** Activity **
Write out, as an exact transcription, the line that has "yellow traffic cone [333,232,373,284]" and each line after it through the end of the data below.

** Raw data **
--- START ---
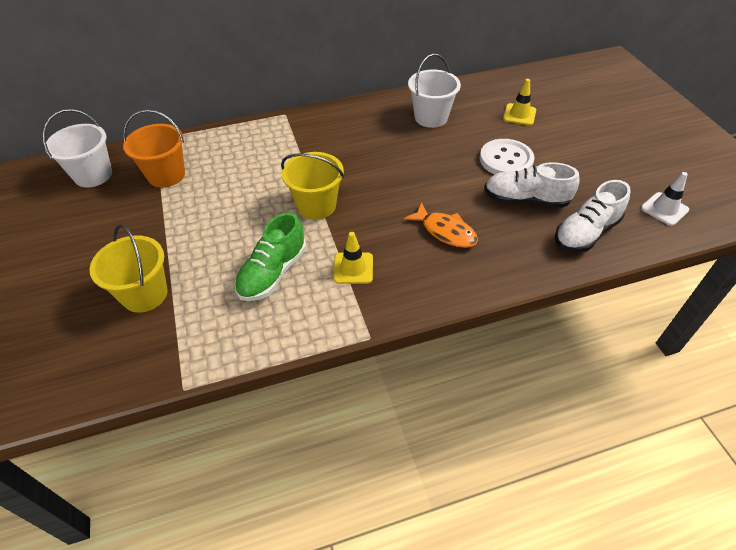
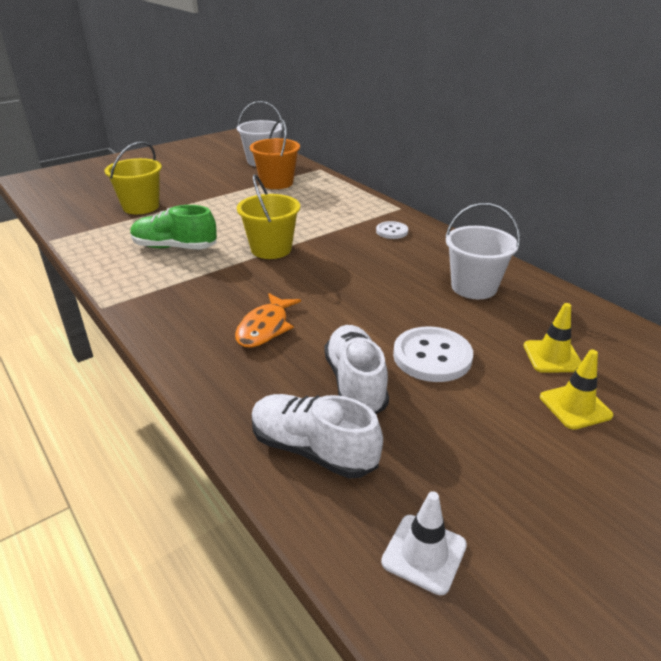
camera: 70 degrees right, 15 degrees down
yellow traffic cone [333,232,373,284] -> yellow traffic cone moved to [540,350,613,430]
none -> white button [376,221,408,239]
--- END ---
** Your solution **
yellow traffic cone [333,232,373,284] -> yellow traffic cone moved to [540,350,613,430]
none -> white button [376,221,408,239]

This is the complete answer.